Filtra los registros: ¿qué líneas contienen la palabra "kern"? Cópialas todas.

Líneas de datos:
%%
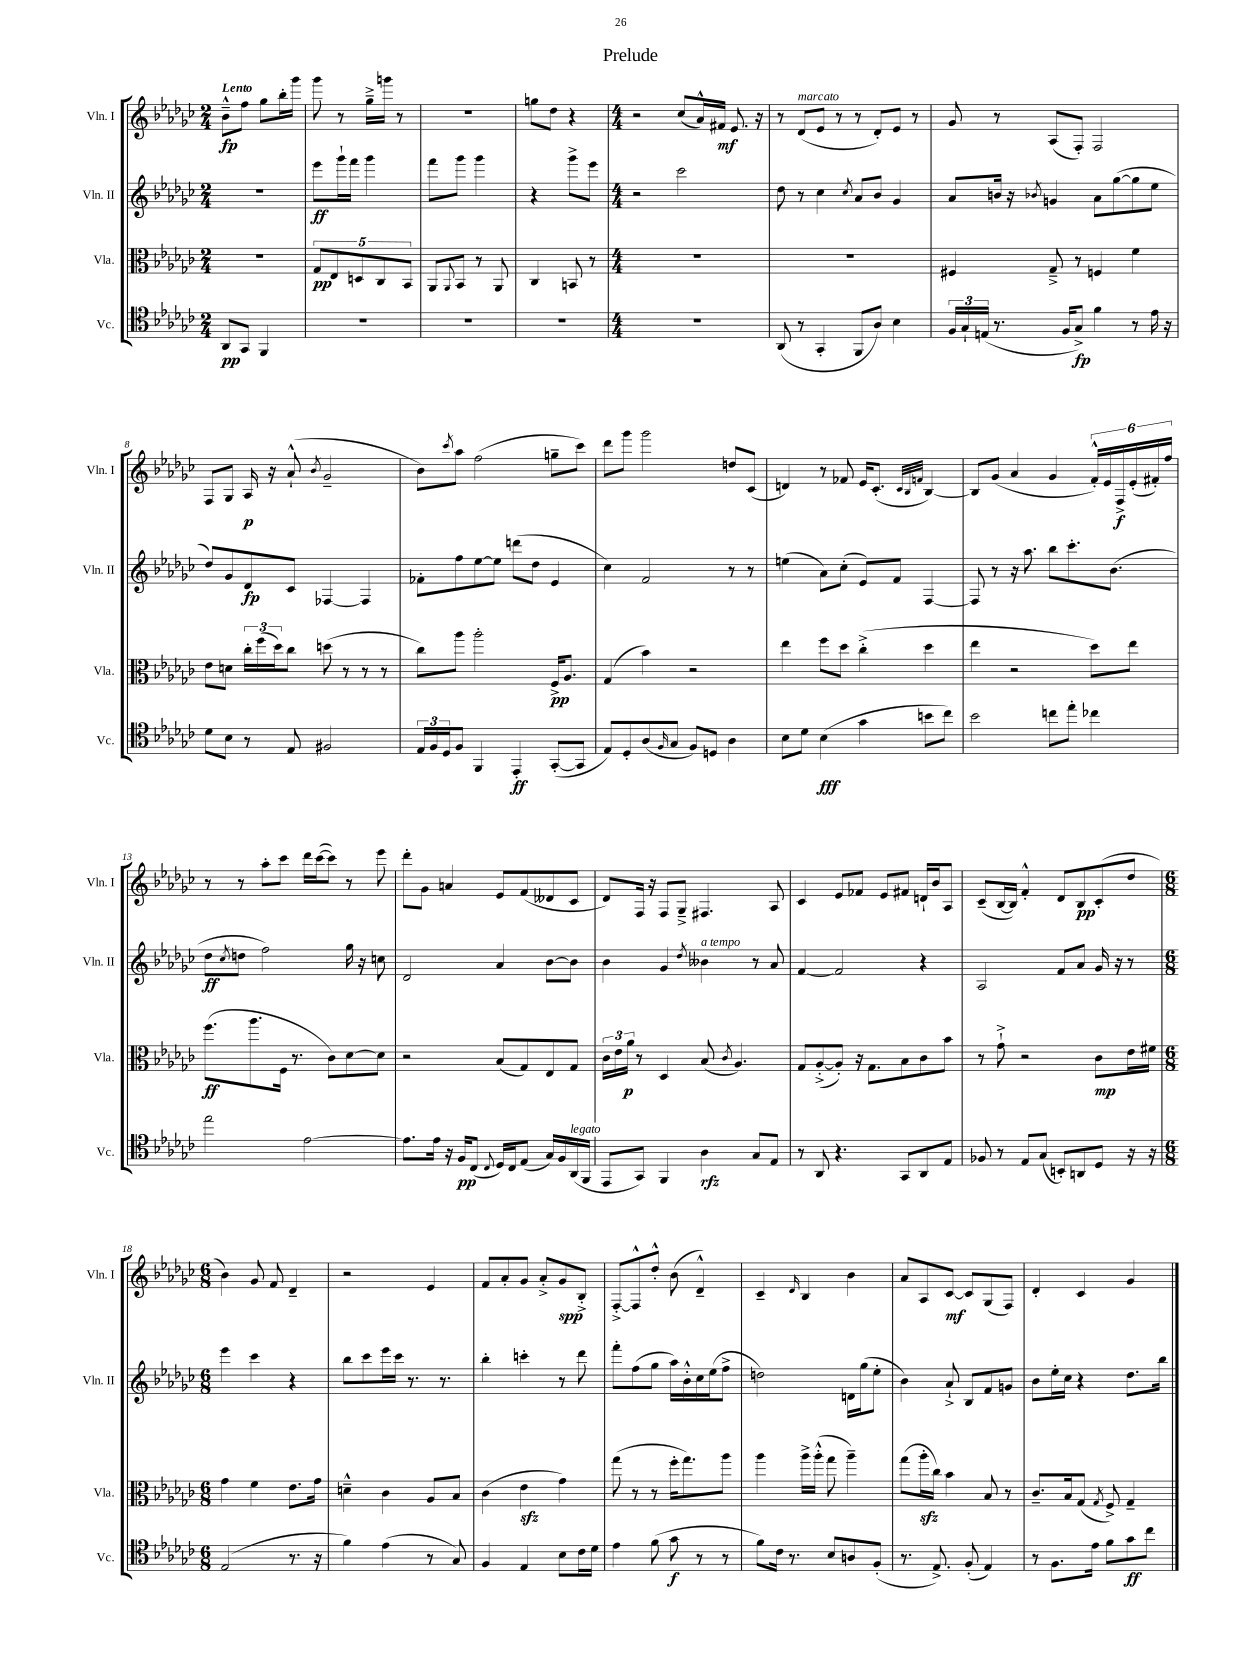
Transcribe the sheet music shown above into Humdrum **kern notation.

**kern	**kern	**kern	**kern
*staff4	*staff3	*staff2	*staff1
*clefC4	*clefC3	*clefG2	*clefG2
*k[b-e-a-d-g-c-]	*k[b-e-a-d-g-c-]	*k[b-e-a-d-g-c-]	*k[b-e-a-d-g-c-]
*M2/4	*M2/4	*M2/4	*M2/4
8AA-/L	2r	2r	8b-~^^\L
8GG-/J	.	.	8ff\J
4FF/	.	.	8gg-\L
.	.	.	16bb-'\L
.	.	.	16ggg-\JJ
=	=	=	=
2r	10G-/L	8eee-\L	8ggg-\
.	10E-/	.	.
.	.	16ggg-`\L	8r
.	.	16fff\JJ	.
.	10D/	.	.
.	.	4ggg-\	16gg-~^\LL
.	10C-/	.	.
.	.	.	16ggg\JJ
.	.	.	8r
.	10BB-/J	.	.
=	=	=	=
2r	8AA-/L	8fff\L	2r
.	8qqAA-/	.	.
.	8BB-/J	8ggg-\J	.
.	8r	4ggg-\	.
.	8AA-/	.	.
=	=	=	=
2r	4C-/	4r	8gg\L
.	.	.	8dd-\J
.	8BB/	8ggg-^\L	4r
.	8r	8eee-\J	.
=	=	=	=
*M4/4	*M4/4	*M4/4	*M4/4
1r	1r	2r	2r
.	.	2ccc-\	(8cc-/L
.	.	.	16a-^^/L)
.	.	.	16f#/JJ
.	.	.	8.e-/
.	.	.	16r
=	=	=	=
(8AA-/	1r	8dd-\	8r
8r	.	8r	(8d-/L
4GG-'/	.	4cc-\	8e-/J
.	.	.	8r
.	.	8qcc-/	.
8FF/L	.	8a-/L	8r
8A-/J)	.	8b-/J	8d-'/L)
4B-\	.	4g-/	8e-/J
.	.	.	8r
=	=	=	=
24F/LL	4F#/	8a-/L	8g-/
24G-`/	.	.	.
(24E/JJ	.	.	.
8.r	.	16b/Jk	8r
.	.	16r	.
.	.	8qb-/	.
.	8G-~^/	4g/	(8A-/L
16F/LK	.	.	.
8G-^/J)	8r	.	8F'/J)
4f\	4F/	8a-\L	2F/
.	.	([8gg-\	.
8r	4f\	8gg-\]	.
16e-\	.	8ee-\J	.
16r	.	.	.
=	=	=	=
8d-\L	8e-\L	8dd-/L)	8F/L
8B-\J	8d\J	8g-/	8G-/J
8r	24cc-'\LL	8d-/	16A-/
.	(24ff\	.	.
.	.	.	16r
.	24dd-\J)	.	.
8E-/	8cc-\J	8c-/J	(8a-`^^/
.	.	.	8qb-/
2F#/	(8dd\	[4F-/	2g-~/
.	8r	.	.
.	8r	4F-/]	.
.	8r	.	.
=	=	=	=
24E-/LL	8cc-\L)	8f-'\L	8b-\L)
24F/	.	.	.
24D-/J	.	.	.
.	.	.	8qccc-/
8F/J	8aa-\J	8ff\	8aa-\J
4FF/	2aa-'\	[8ee-\	(2ff\
.	.	8ee-\]J	.
4EE-'/	.	(8ddd\L	.
.	.	8dd-\J	.
([8GG-'/L	16F^/LK	4e-/	8gg~\L
.	8.A-/J	.	.
8GG-/]J	.	.	8ccc-\J)
=	=	=	=
8E-/L)	(4G-/	4cc-\)	8ddd-\L
8D-'/	.	.	8ggg-\J
(8A-/	4b-\)	2f/	2ggg-\
16qqF/	.	.	.
8G-/J	.	.	.
8F/L)	2r	.	.
8D/J	.	.	.
4A-\	.	8r	8dd/L
.	.	8r	(8c-/J
=	=	=	=
8B-\L	4ee-\	(4ee\	4d/)
8d-\J	.	.	.
(4B-\	8ff\L	8a-\L)	8r
.	8dd-\J	(8cc-'\J	8f-/
4g-\	(4cc-'^\	8e-/L)	16e-/LK
.	.	.	(8.c-'/J
.	.	8f/J	.
.	.	.	32qqc-/LLL
.	.	.	32qqB-/
.	.	.	32qqf/JJJ
8b\L	4dd-\	[4F/	[4B-/)
8cc-\J)	.	.	.
=	=	=	=
2b-\	4ee-\	8F/]	8B-/]L
.	.	8r	(8g-/J
.	2r	16r	4a-/
.	.	8.aa-\	.
8cc\L	.	8bb-\L	4g-/
8ee-'\J	.	8.ccc-'\	.
4cc-\	8dd-\L)	.	24f'^^/LL)
.	.	.	24e-/
.	.	(8.b-\J	.
.	.	.	24F^/
.	8ee-\J	.	(24e-'/
.	.	.	24f#'/)
.	.	.	24ff/JJ
=	=	=	=
2ee-\	(8.ff\L	8dd-\L	8r
.	.	8qcc-/	.
.	.	8dd\J	8r
.	8.aa-\	.	.
.	.	2ff\)	8aa-'\L
.	16F\Jk	.	8ccc-\J
.	8.r	.	.
[2e-\	.	.	16ddd-\LL
.	.	.	([16ccc-\J
.	8c-\L)	.	8ccc-\]J)
.	[8d-\	16gg-\	8r
.	.	16r	.
.	8d-\]J	8cc\	8eee-\
=	=	=	=
8.e-\]L	2r	2d-/	8ddd-'\L
.	.	.	8g-\J
16e-\Jk	.	.	.
16r	.	.	4a/
16F/LK	.	.	.
(8C-/J	.	.	.
8qqC-/	.	.	.
16D-/LL)	(8B-/L	4a-/	8e-/L
16C-/J	.	.	.
(8E-/J	8G-/)	.	(8f/
16G-/LL)	8E-/	[8b-\L	8d--/
16F/	.	.	.
(16AA-/	8G-/J	8b-\]J	8c-/J
16FF/JJ	.	.	.
=	=	=	=
8EE-/L	24c-\LL	4b-\	8d-/L)
.	24e-\	.	.
.	24a-\JJ	.	.
8GG-/J)	8r	.	16F/Jk
.	.	.	16r
4FF/	4D-/	4g-/	8F/L
.	.	.	8G-~^/J
.	.	8qdd-/	.
4A-\	(8B-/	4b--\	4.F#/
.	8qc-/	.	.
.	4.A-/)	.	.
8G-/L	.	8r	.
8E-/J	.	8a-/	8A-/
=	=	=	=
8r	8G-/L	[4f/	4c-/
8AA-/	([8A-'^/	.	.
4.r	8A-'/]J)	2f/]	8e-/L
.	16r	.	8f-/J
.	8.G-\L	.	.
.	.	.	8e-/L
8GG-/L	8B-\	.	8f#/J
8AA-/	8c-\	4r	16d`/LL
.	.	.	16b-/J
8E-/J	8b-\J	.	8A-/J
=	=	=	=
8F-/	8r	2A-/	(8c-~/L
8r	8g-`^\	.	[16B-/L
.	.	.	16B-/]JJ)
8E-/L	2r	.	4f'^^/
(8G-/J	.	.	.
8BB'/L)	.	8f/L	8d-/L
8AA/	.	8a-/J	8B-/
8D-/J	8c-\L	16g-/	(8c-'/
.	.	16r	.
16r	16e-\L	8r	8dd-/J
16r	16f#\JJ	.	.
=	=	=	=
*M6/8	*M6/8	*M6/8	*M6/8
(2E-/	4g-\	4eee-\	4b-\)
.	4f\	4ccc-\	8g-/
.	.	.	8f/
8.r	8.e-\L	4r	4d-~/
16r	16g-\Jk	.	.
=	=	=	=
4f\)	4d~^^\	8bb-\L	2r
.	.	8ccc-\	.
(4e-\	4c-\	16eee-\L	.
.	.	16ccc-\JJ	.
.	.	8.r	.
8r	8A-/L	.	4e-/
.	.	8.r	.
8G-/)	8B-/J	.	.
=	=	=	=
4F/	(4c-\	4bb-'\	8f/L
.	.	.	8a-'/
4E-/	4e-\	4ccc'\	8g-/J
.	.	.	8a-'^/L
8B-\L	4g-\)	8r	8g-/
16c-\L	.	8ddd-\	8B-'^/J
16d-\JJ	.	.	.
=	=	=	=
4e-\	(8gg-\	8fff'\L	[8F'^/L
.	8r	(8ff\	8F^^/]
(8f\	8r	8gg-\J	8dd-'^^/J
8g-\	16ff'\LK	16aa-\LL)	(8b-\
.	8.gg-\)	16b-'^^\	.
8r	.	16cc-\	4d-~^^/)
.	.	(16ee-\J	.
8r	8aa-\J	8ff^\J	.
=	=	=	=
8f\L)	4aa-\	2dd\)	4c-~/
16c-\Jk	.	.	.
8.r	.	.	.
.	.	.	16qqd-/
.	16aa-^\LL	.	4B-/
.	(16aa-'^^\JJ	.	.
8B-/L	8gg-\	.	.
8A/	4aa-~\)	16d\LL	4b-\
.	.	(16gg-\J	.
(8F'/J	.	8ee-'\J	.
=	=	=	=
8.r	(8gg-\L	4b-\)	8a-/L
.	16aa-'\L	.	8A-/
8.E-^/)	16cc-\JJ)	.	.
.	4b-\	8a-`^/	[8c-/J
(8F'/	.	8B-/L	8c-/]L
4E-/)	8B-/	8f/	(8G-/
.	8r	8g/J	8F/J)
=	=	=	=
8r	8.c-~/L	8b-\L	4d-'/
8.F\L	.	16ee-'\L	.
.	16B-/k	16cc-\JJ	.
.	(8G-/J	4r	4c-/
16e-\Jk	.	.	.
.	8qG-/	.	.
8f\L	8F^/)	.	.
8g-\	4G-~/	8.dd-\L	4g-/
8cc-\J	.	.	.
.	.	16bb-\Jk	.
==	==	==	==
*-	*-	*-	*-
%%
Solución del ejercicio:
Transcribe the sheet music shown above into Humdrum **kern notation.
**kern	**kern	**kern	**kern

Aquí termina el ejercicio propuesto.